Your answer should be one number, the count of lines in the listing below containing the word "none".
---------- Data ----------
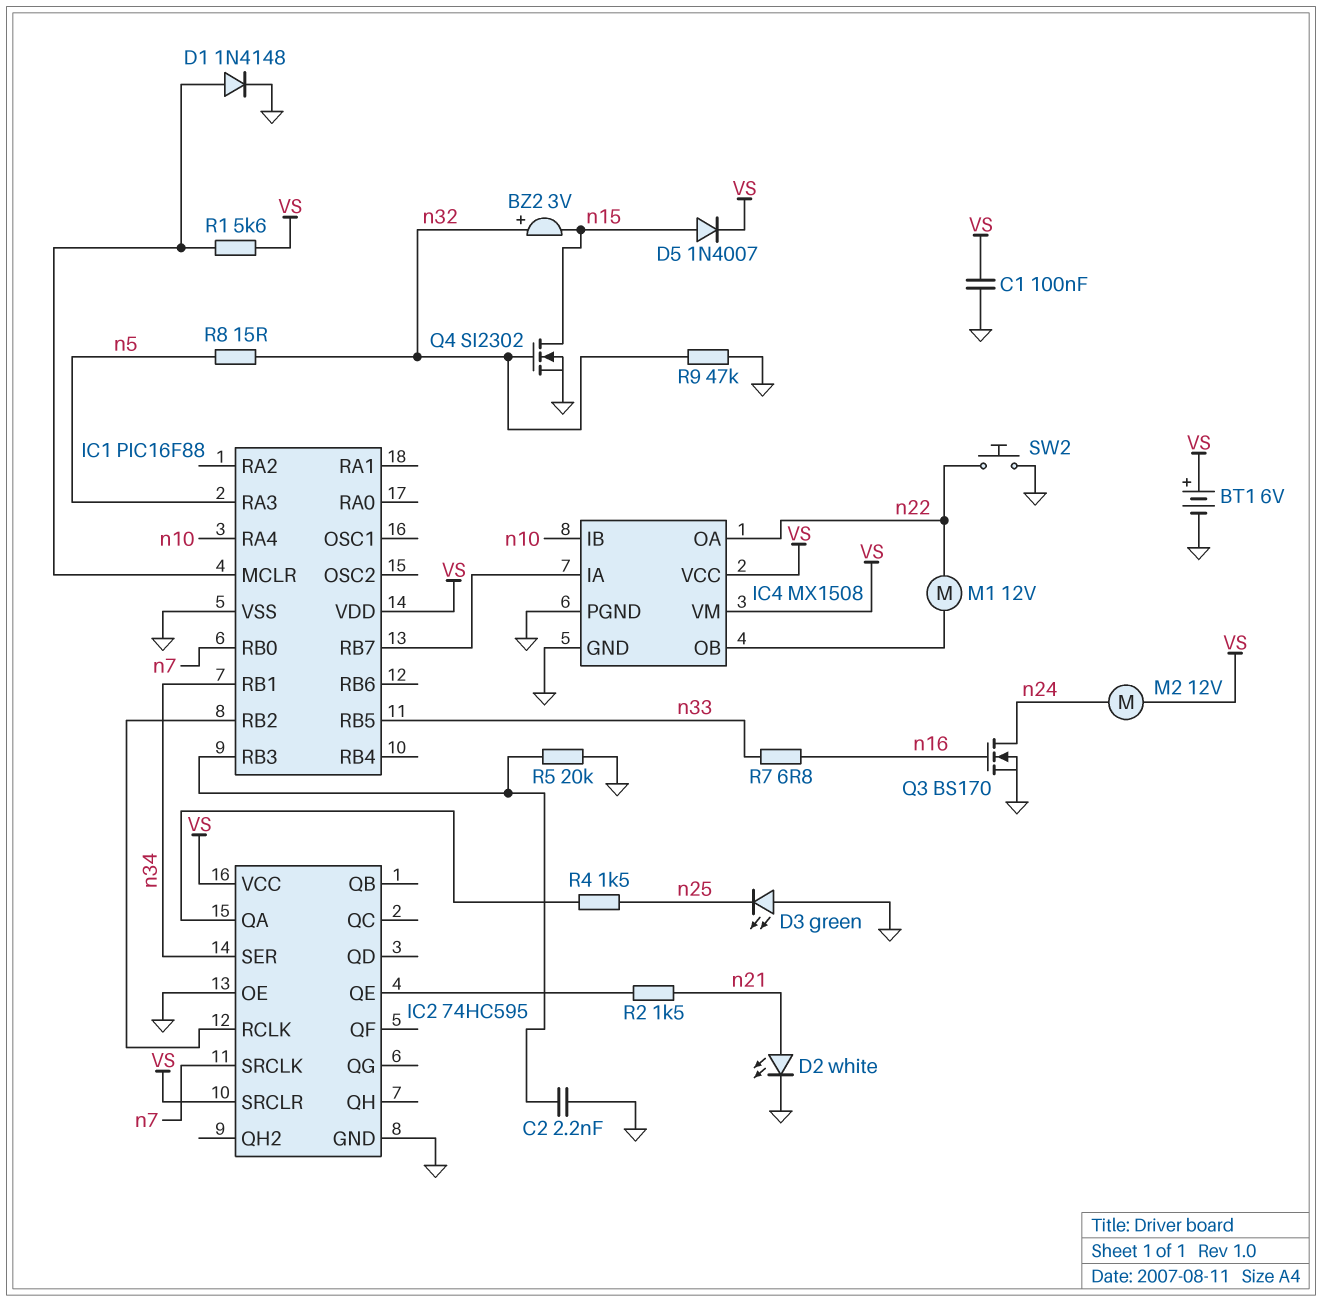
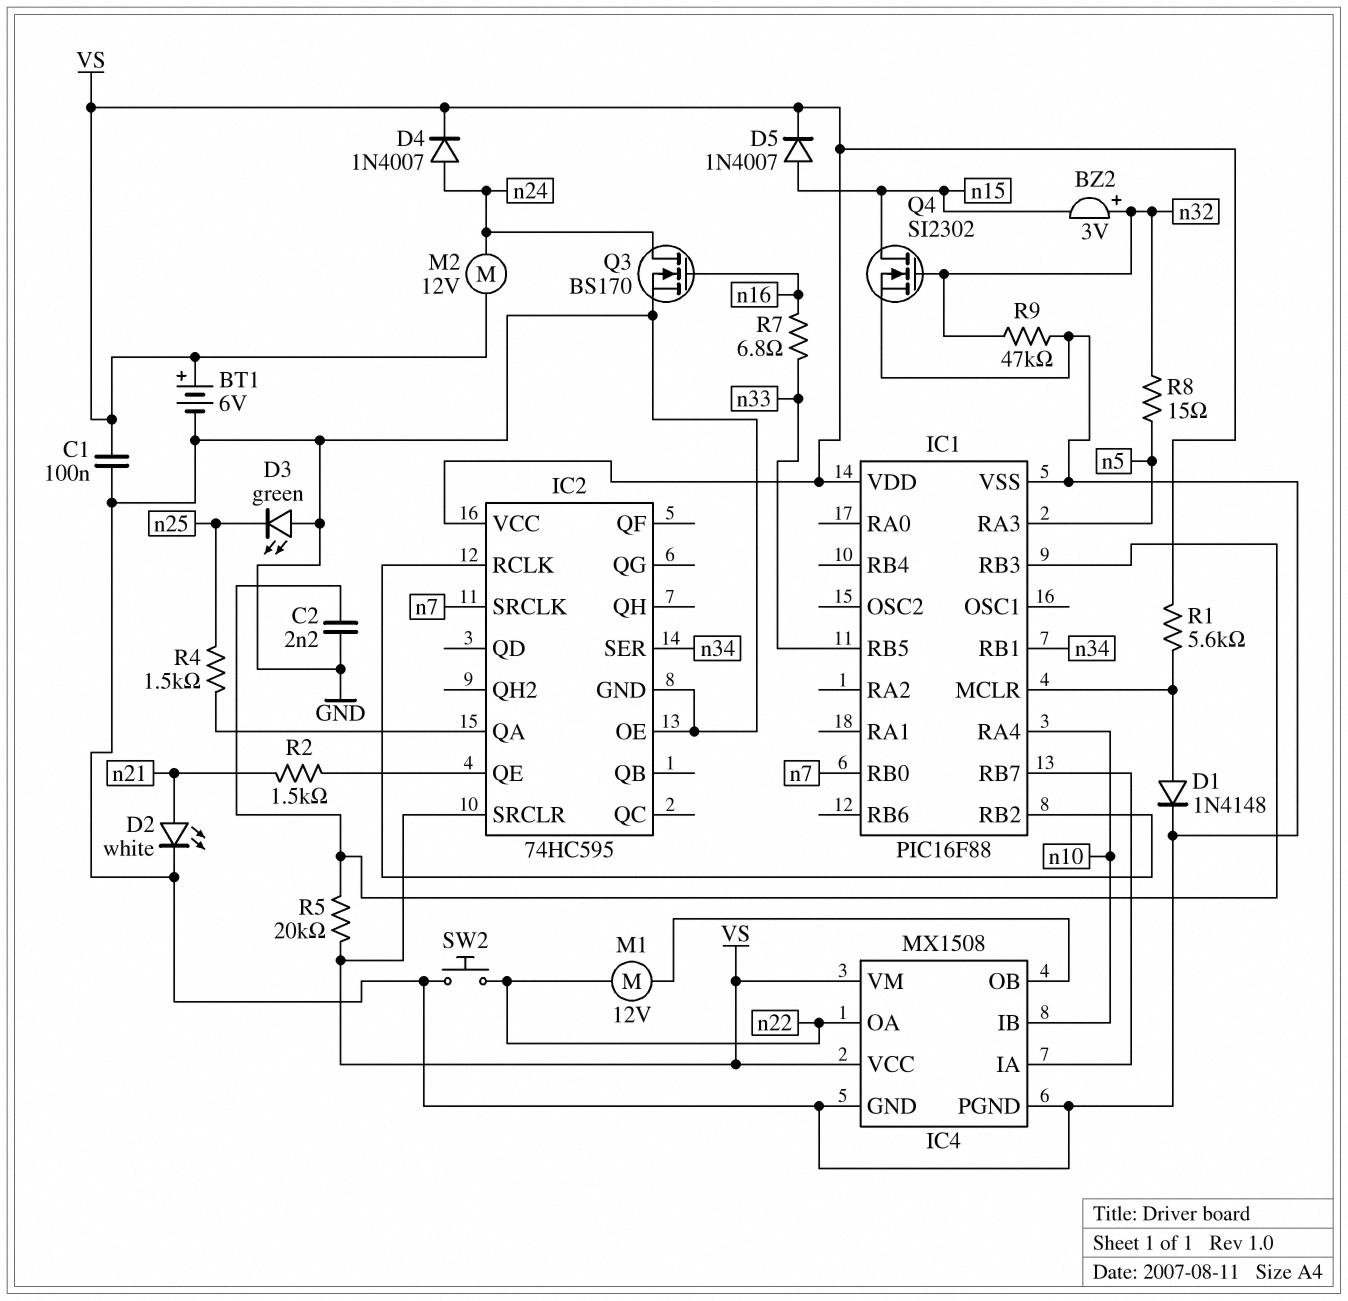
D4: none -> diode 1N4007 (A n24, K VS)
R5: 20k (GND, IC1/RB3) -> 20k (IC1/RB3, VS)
----------
---------- Data ----------
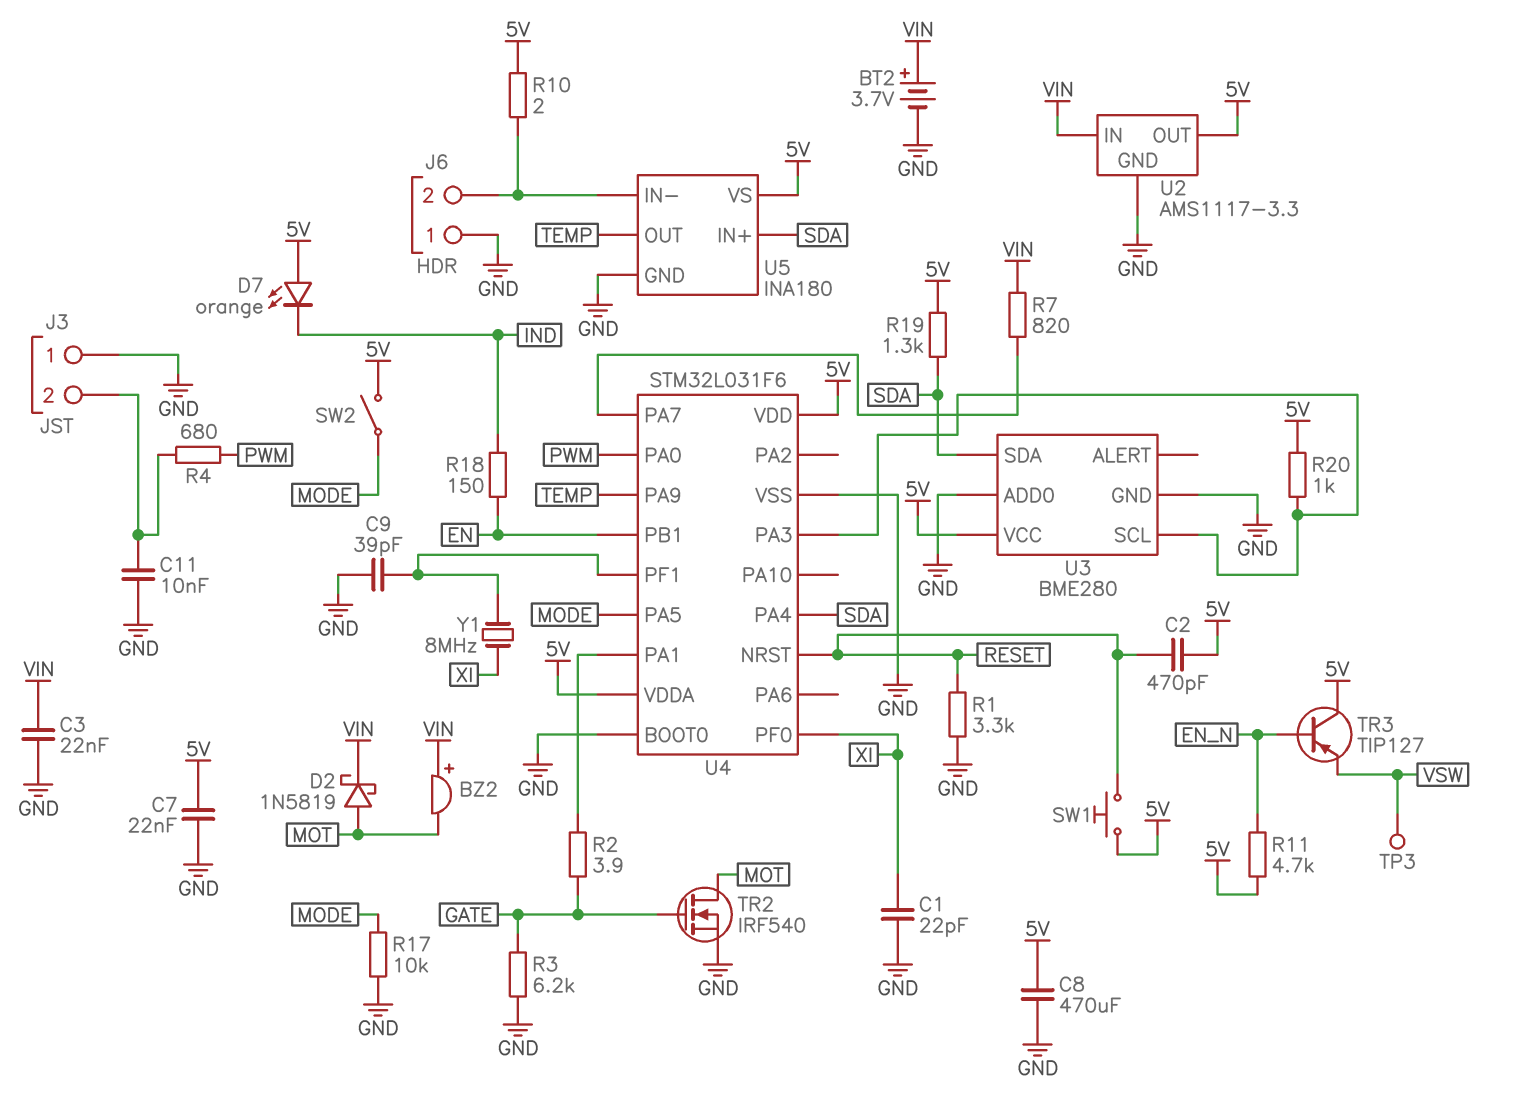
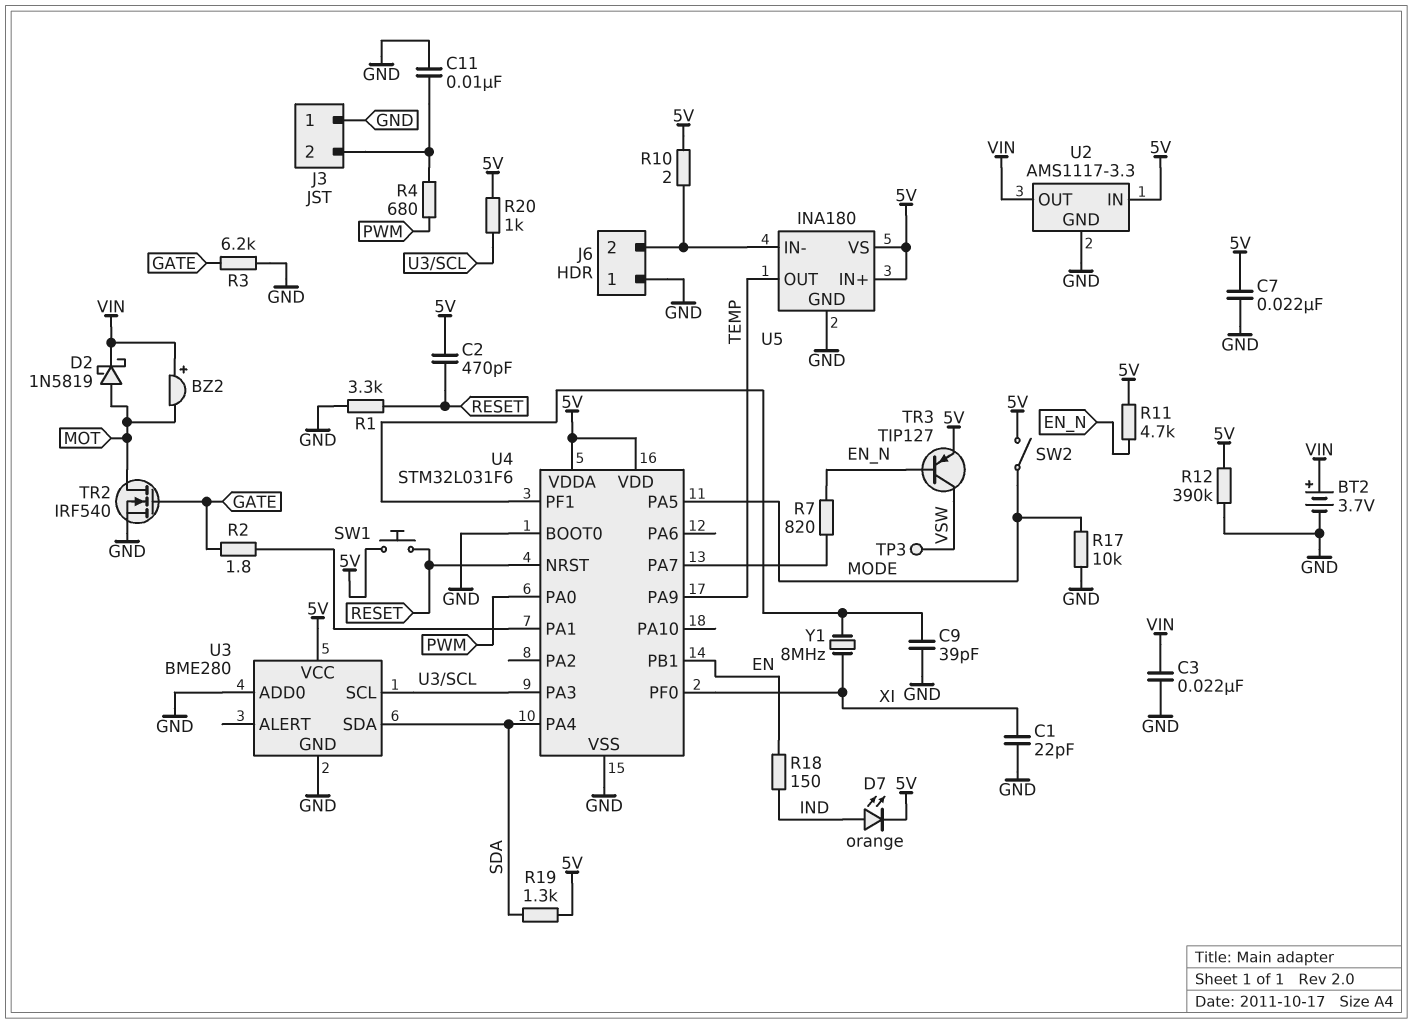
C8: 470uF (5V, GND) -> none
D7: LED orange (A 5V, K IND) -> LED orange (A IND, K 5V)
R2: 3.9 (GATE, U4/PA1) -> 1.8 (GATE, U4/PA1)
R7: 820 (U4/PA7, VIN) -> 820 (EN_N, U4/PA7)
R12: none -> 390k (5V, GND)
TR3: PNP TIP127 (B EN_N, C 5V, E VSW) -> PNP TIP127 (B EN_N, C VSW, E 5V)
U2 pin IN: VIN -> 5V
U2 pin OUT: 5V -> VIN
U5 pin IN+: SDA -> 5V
----------
§ **Expected answer**:
3